Task prompt: In the entries below, find the line containing "C201: 2.2uF (plus" and the line containing "V202: AC 10mV (GND, W9) -> AC 10mV (W9, W16)". Copy those two lines and everything between them exactly, and only that.

Data in this exercise:
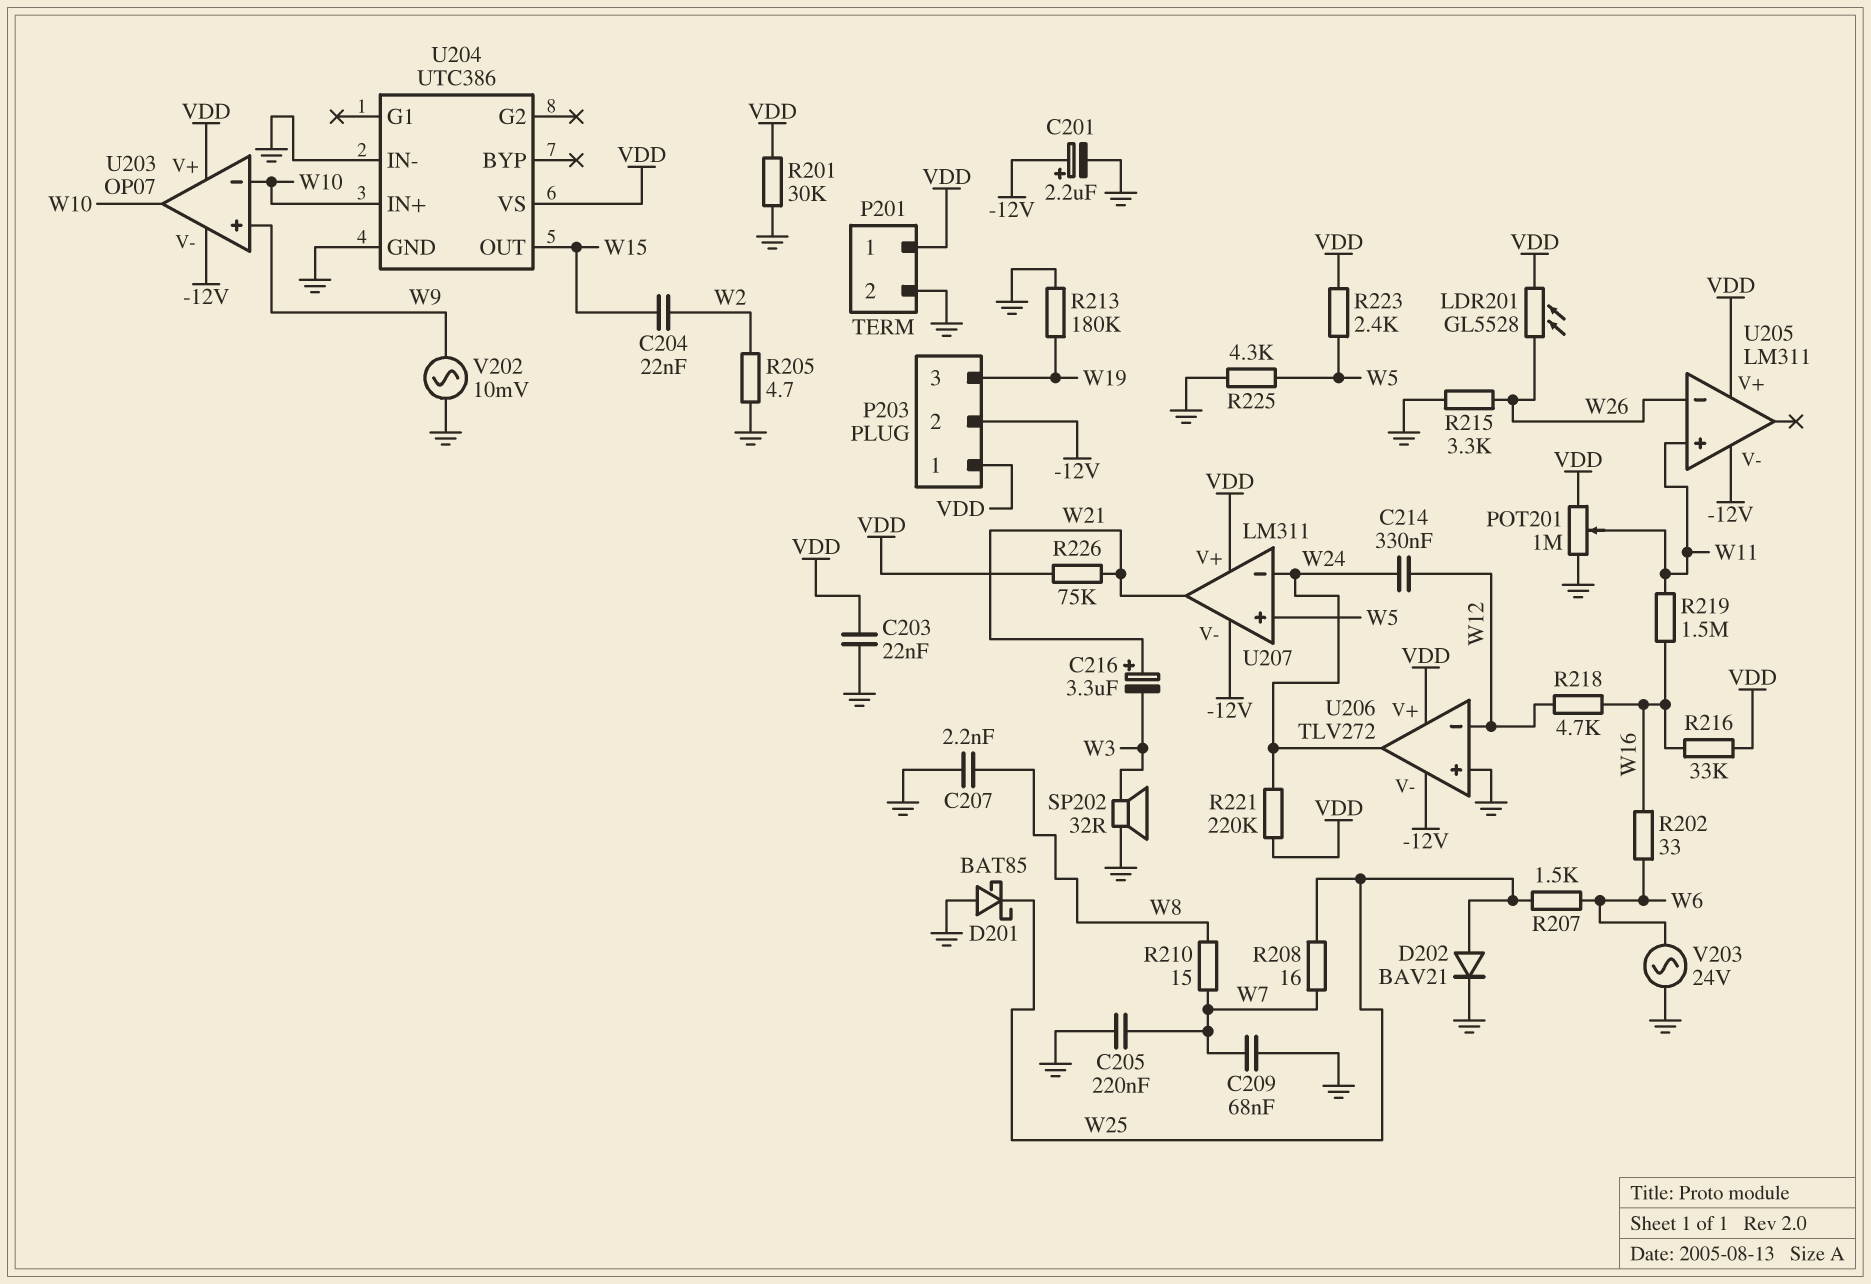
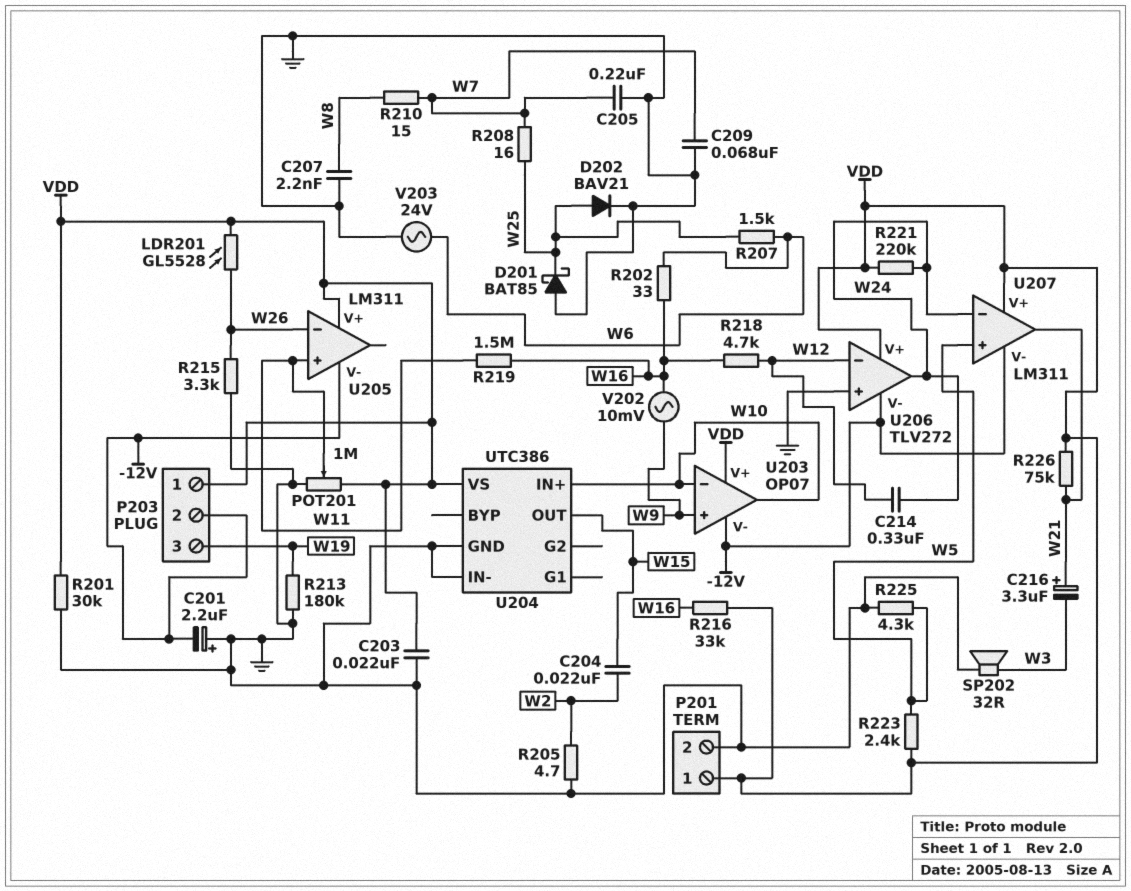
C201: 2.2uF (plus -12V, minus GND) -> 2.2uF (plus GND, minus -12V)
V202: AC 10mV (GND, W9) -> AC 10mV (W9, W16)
...
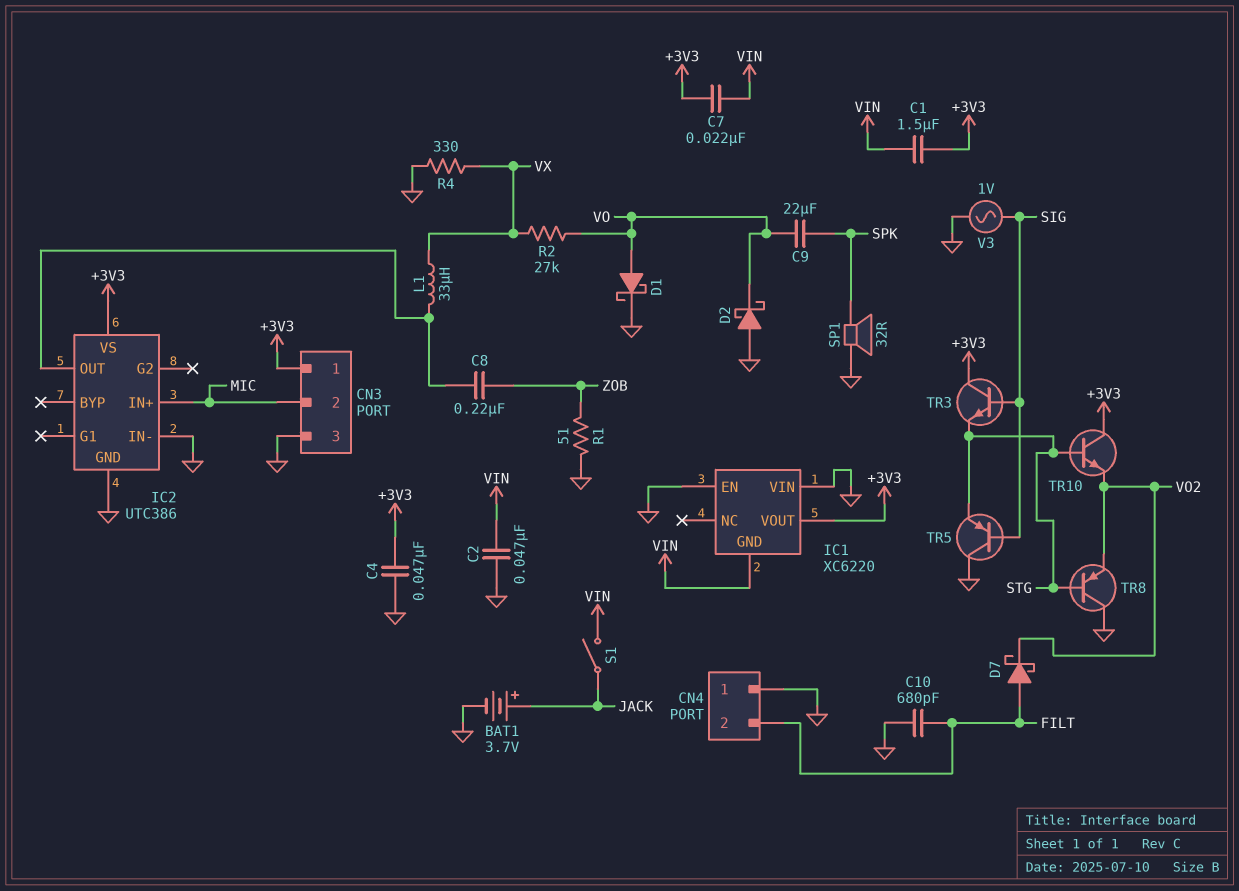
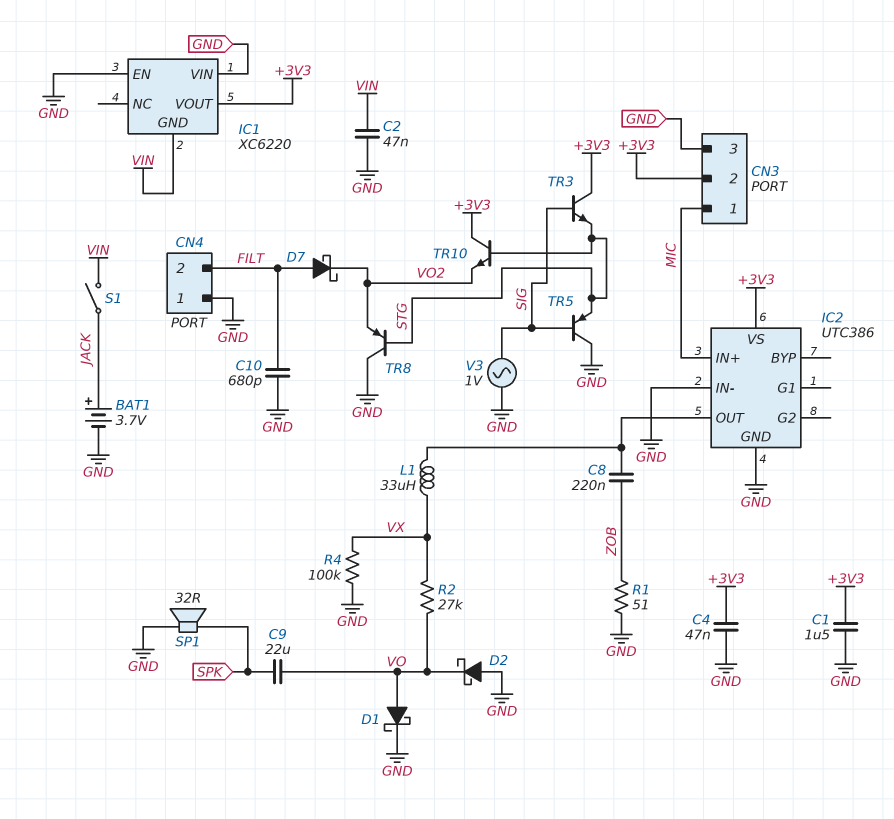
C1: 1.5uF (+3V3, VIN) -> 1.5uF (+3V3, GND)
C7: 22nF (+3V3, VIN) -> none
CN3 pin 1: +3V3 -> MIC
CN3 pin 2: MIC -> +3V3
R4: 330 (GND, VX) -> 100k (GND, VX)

Answer to this exercise:
C201: 2.2uF (plus -12V, minus GND) -> 2.2uF (plus GND, minus -12V)
V202: AC 10mV (GND, W9) -> AC 10mV (W9, W16)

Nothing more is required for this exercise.